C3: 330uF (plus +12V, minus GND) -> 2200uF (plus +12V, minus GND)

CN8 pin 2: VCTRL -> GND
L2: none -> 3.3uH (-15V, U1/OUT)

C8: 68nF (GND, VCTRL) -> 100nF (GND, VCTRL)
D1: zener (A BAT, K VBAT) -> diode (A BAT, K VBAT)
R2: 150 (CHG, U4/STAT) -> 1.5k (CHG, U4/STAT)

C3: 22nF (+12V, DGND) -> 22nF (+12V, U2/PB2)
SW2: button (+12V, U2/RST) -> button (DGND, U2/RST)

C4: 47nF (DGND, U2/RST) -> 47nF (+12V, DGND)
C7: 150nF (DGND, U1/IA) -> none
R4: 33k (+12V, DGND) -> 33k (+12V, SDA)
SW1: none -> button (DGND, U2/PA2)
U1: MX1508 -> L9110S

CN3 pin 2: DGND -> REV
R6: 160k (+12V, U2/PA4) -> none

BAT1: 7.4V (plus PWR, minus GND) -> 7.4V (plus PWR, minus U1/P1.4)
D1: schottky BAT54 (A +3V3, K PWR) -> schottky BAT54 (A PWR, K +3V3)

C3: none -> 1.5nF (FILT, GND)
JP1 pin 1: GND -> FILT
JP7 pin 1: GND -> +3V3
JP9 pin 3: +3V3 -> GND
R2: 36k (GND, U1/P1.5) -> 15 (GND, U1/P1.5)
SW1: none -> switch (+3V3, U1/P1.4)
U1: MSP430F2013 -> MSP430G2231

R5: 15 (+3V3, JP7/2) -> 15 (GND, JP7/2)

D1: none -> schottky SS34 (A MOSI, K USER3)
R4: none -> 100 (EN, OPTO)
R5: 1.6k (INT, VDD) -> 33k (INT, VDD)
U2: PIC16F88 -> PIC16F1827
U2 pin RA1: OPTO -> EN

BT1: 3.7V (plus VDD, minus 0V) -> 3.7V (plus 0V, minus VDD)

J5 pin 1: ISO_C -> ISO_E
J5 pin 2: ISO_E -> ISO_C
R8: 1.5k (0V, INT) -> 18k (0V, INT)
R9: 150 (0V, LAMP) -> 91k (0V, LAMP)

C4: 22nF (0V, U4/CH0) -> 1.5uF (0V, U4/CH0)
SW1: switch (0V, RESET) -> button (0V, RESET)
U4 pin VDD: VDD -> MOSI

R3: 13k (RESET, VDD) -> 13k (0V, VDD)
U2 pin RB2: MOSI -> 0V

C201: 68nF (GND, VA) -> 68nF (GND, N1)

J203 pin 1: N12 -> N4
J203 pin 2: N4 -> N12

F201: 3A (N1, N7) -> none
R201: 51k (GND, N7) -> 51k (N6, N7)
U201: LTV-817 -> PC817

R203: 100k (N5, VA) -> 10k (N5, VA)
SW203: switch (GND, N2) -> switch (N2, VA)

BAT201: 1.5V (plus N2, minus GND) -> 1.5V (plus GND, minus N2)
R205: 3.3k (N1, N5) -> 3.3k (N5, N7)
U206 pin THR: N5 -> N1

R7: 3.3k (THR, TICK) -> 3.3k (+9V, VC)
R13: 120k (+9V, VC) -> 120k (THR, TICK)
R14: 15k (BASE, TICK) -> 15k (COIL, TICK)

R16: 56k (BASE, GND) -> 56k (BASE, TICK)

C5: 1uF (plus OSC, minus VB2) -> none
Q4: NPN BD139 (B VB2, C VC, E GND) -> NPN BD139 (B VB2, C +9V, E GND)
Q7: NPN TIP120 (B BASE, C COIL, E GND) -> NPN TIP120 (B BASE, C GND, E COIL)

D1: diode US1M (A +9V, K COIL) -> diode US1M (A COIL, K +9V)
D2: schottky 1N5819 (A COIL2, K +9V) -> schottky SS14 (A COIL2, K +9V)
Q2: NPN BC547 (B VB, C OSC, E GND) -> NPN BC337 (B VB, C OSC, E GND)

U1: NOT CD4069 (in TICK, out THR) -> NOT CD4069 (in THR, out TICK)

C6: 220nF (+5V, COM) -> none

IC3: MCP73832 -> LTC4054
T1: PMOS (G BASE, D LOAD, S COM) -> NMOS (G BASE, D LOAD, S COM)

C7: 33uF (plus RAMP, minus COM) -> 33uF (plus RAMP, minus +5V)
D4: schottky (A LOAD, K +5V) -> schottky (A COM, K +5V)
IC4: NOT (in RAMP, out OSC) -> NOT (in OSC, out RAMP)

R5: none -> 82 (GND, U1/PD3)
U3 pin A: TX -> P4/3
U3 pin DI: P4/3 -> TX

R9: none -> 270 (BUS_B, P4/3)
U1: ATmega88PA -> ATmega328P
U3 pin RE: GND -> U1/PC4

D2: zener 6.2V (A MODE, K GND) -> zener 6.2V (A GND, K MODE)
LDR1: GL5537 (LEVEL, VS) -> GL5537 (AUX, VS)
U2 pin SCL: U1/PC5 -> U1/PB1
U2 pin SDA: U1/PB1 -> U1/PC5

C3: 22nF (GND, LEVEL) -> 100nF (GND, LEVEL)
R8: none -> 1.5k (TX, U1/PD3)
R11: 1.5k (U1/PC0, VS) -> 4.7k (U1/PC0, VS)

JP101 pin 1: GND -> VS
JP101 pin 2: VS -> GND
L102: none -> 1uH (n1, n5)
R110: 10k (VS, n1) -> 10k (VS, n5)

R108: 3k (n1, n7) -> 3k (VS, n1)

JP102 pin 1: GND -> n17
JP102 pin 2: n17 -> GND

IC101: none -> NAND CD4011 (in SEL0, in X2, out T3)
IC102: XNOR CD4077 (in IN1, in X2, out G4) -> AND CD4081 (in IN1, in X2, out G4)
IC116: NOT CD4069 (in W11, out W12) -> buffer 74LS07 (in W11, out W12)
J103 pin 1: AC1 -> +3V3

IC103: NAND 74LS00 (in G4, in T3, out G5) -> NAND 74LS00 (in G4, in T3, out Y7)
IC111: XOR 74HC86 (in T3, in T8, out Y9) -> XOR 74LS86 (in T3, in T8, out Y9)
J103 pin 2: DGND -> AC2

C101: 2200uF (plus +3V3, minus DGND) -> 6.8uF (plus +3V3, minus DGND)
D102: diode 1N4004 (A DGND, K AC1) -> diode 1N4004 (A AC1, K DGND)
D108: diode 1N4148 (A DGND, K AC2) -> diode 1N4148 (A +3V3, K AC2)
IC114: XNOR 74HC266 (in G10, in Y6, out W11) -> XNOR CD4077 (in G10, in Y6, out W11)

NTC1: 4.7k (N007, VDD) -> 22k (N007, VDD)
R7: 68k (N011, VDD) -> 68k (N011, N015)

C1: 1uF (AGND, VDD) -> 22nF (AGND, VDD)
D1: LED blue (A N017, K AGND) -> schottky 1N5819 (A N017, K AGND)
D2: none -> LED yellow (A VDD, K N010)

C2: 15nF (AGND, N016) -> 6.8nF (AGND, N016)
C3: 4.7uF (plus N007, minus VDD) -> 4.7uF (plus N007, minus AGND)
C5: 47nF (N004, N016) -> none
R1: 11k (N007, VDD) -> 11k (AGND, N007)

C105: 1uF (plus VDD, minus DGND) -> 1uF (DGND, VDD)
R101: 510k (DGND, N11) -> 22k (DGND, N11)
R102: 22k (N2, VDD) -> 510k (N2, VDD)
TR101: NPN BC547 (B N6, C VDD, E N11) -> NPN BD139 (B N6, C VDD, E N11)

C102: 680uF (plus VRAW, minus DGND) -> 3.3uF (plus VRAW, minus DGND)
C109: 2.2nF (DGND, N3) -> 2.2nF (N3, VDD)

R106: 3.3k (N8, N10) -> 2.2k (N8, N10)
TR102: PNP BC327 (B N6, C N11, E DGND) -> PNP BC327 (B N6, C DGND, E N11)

━━━━━━━━

* Assignment: Copy, exactly and only, the lines above that begin with the one containing "IC102: XNOR CD4077" and finish with the one containing "IC114: XNOR 74HC266".

* Task solution:
IC102: XNOR CD4077 (in IN1, in X2, out G4) -> AND CD4081 (in IN1, in X2, out G4)
IC116: NOT CD4069 (in W11, out W12) -> buffer 74LS07 (in W11, out W12)
J103 pin 1: AC1 -> +3V3

IC103: NAND 74LS00 (in G4, in T3, out G5) -> NAND 74LS00 (in G4, in T3, out Y7)
IC111: XOR 74HC86 (in T3, in T8, out Y9) -> XOR 74LS86 (in T3, in T8, out Y9)
J103 pin 2: DGND -> AC2

C101: 2200uF (plus +3V3, minus DGND) -> 6.8uF (plus +3V3, minus DGND)
D102: diode 1N4004 (A DGND, K AC1) -> diode 1N4004 (A AC1, K DGND)
D108: diode 1N4148 (A DGND, K AC2) -> diode 1N4148 (A +3V3, K AC2)
IC114: XNOR 74HC266 (in G10, in Y6, out W11) -> XNOR CD4077 (in G10, in Y6, out W11)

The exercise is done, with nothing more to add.